Collection entries
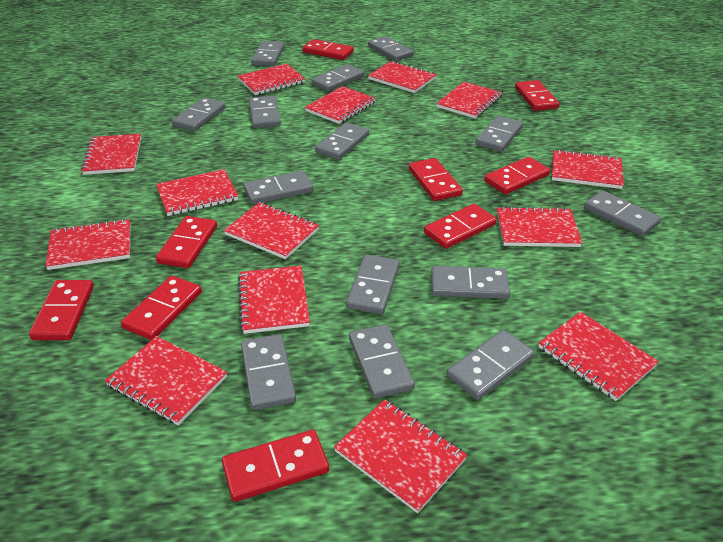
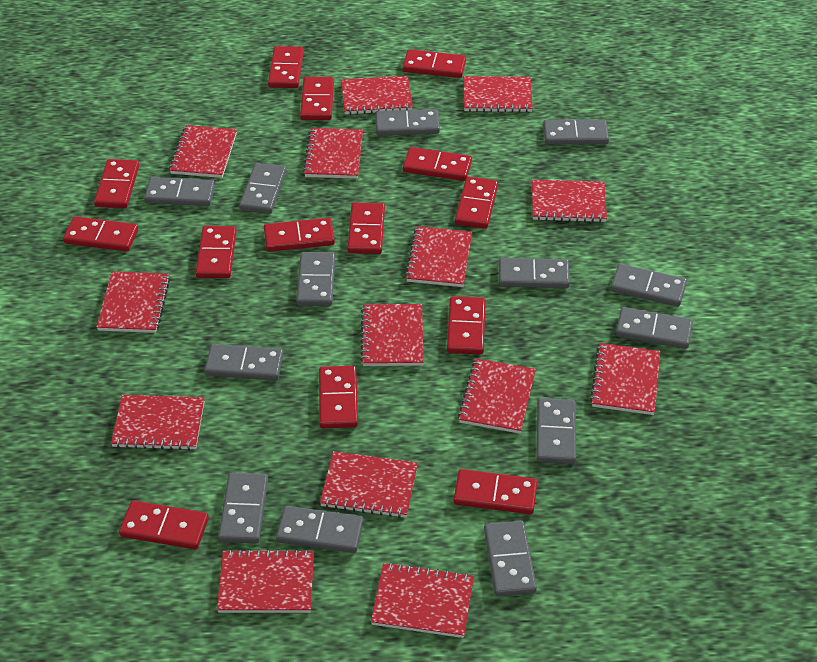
grey domino: 14 -> 13
red domino: 9 -> 14

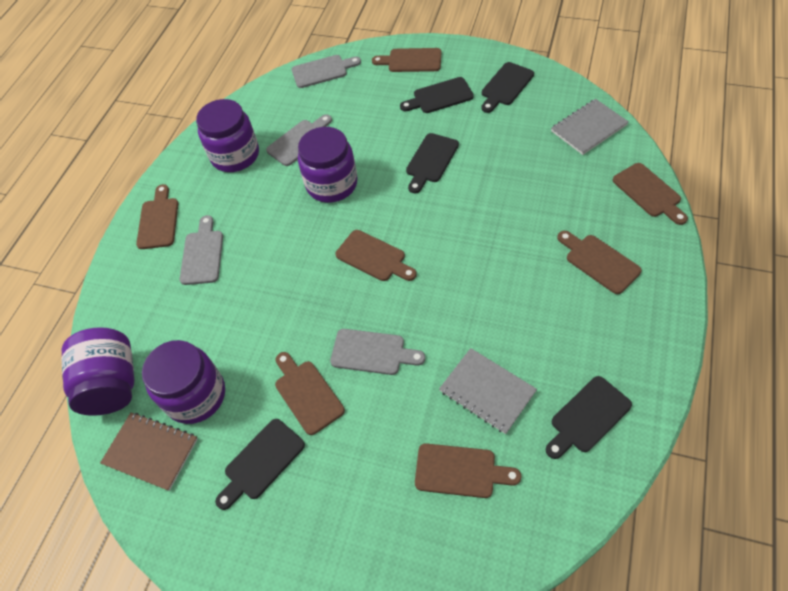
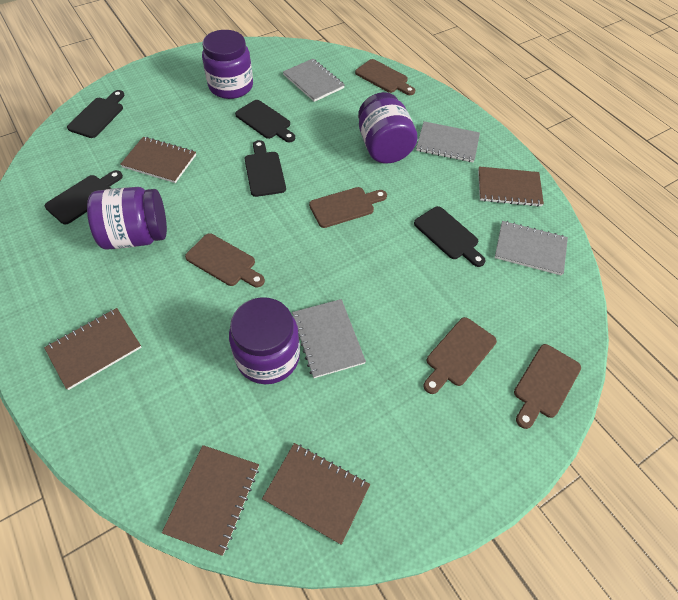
brown cutting board: 7 -> 5
brown notebook: 1 -> 5
grey cutting board: 4 -> 0
grey notebook: 2 -> 4

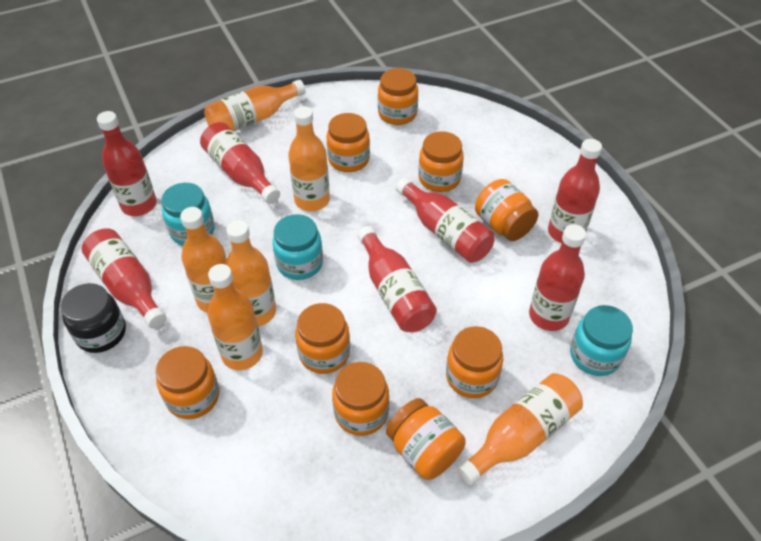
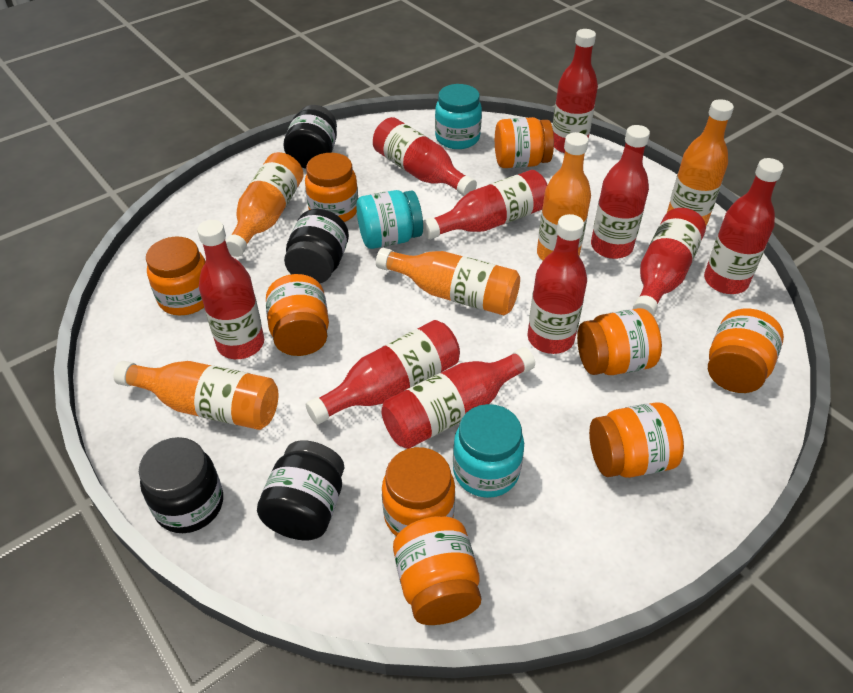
black jar: 1 -> 4
orange bottle: 6 -> 5
red bottle: 7 -> 10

Request:
Make a copy of each line in the records that has the word "grey".

Task output:
grey domino: 14 -> 13
grey cutting board: 4 -> 0
grey notebook: 2 -> 4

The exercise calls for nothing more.